> Your instructions
Return the items below verbatim, starting with the line that contains "purple star: rotated" and going on through the line that contains "purple line: moved 46 px left", with both of those lines included. Leave the pictures out of your answer.

> Data to use
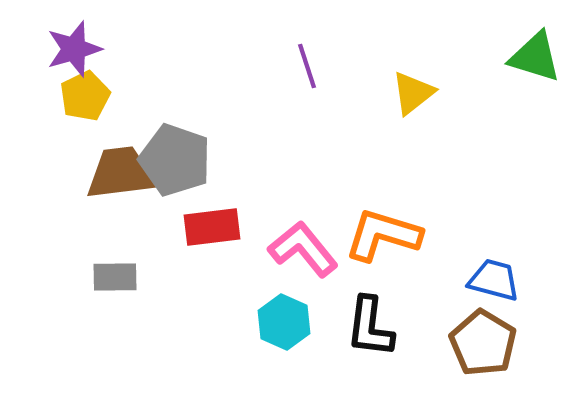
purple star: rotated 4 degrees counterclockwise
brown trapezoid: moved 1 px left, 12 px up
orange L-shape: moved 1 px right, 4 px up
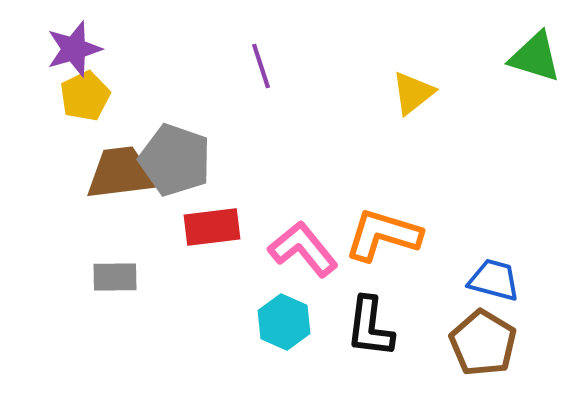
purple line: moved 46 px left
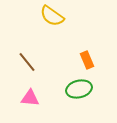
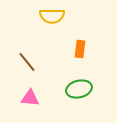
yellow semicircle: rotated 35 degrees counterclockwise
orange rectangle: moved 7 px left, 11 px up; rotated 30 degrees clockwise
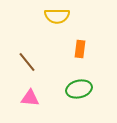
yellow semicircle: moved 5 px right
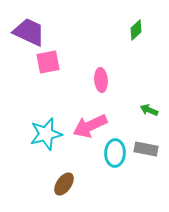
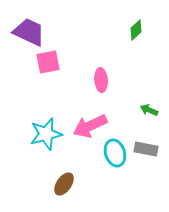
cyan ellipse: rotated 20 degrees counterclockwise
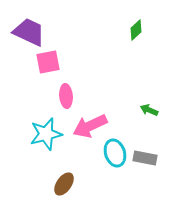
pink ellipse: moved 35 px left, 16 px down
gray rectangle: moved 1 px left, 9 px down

--

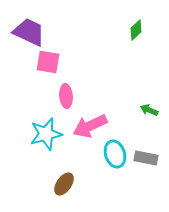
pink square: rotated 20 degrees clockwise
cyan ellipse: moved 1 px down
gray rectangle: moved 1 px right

--

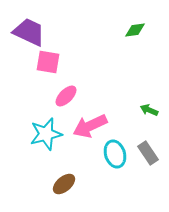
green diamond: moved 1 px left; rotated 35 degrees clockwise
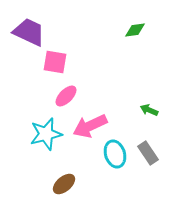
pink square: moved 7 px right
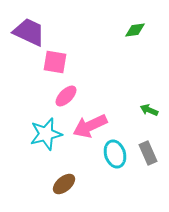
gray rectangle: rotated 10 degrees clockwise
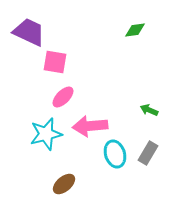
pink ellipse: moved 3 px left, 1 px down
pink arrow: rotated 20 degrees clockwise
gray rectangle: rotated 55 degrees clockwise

> Exercise result
purple star: rotated 4 degrees counterclockwise
brown trapezoid: moved 1 px left, 12 px up
orange L-shape: moved 1 px right, 4 px up
purple line: moved 46 px left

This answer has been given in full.